Would you restate each line of the data below word for word, without its pictures?

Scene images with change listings
##############################

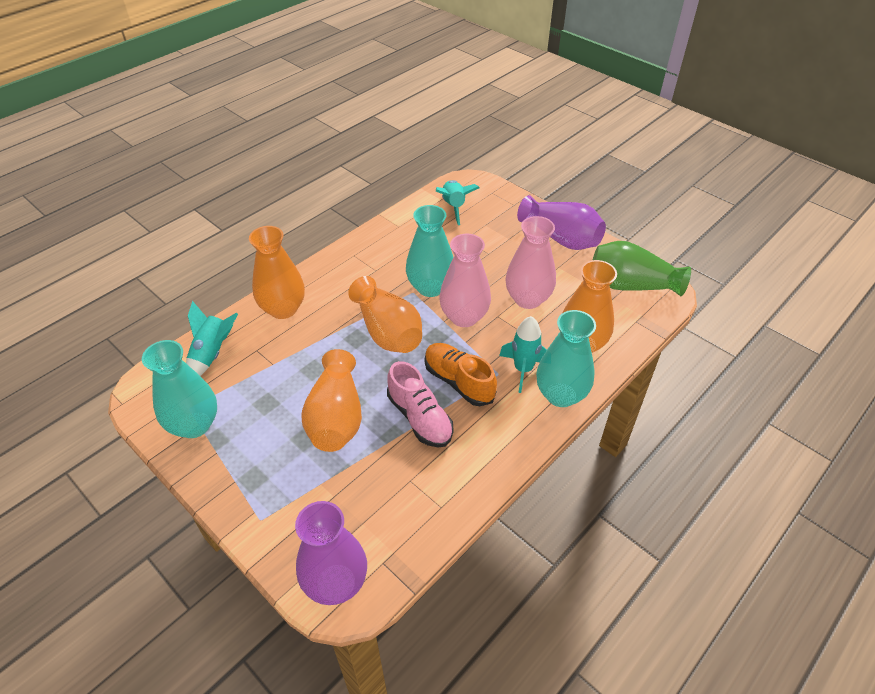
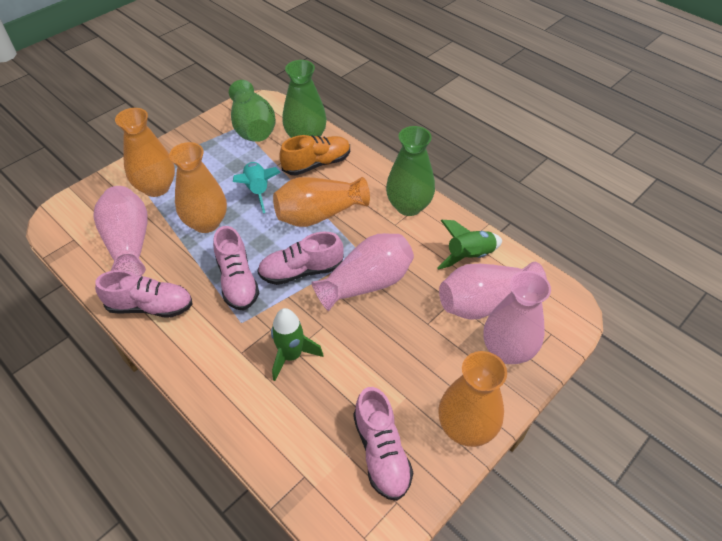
green rocket: 0 -> 2
green vase: 1 -> 3
pink shoe: 1 -> 4
pink vase: 2 -> 4
purple vase: 2 -> 0
turquoise rocket: 3 -> 1
turquoise vase: 3 -> 0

##############################

EXERCISE OUTPUT >>
green rocket: 0 -> 2
green vase: 1 -> 3
pink shoe: 1 -> 4
pink vase: 2 -> 4
purple vase: 2 -> 0
turquoise rocket: 3 -> 1
turquoise vase: 3 -> 0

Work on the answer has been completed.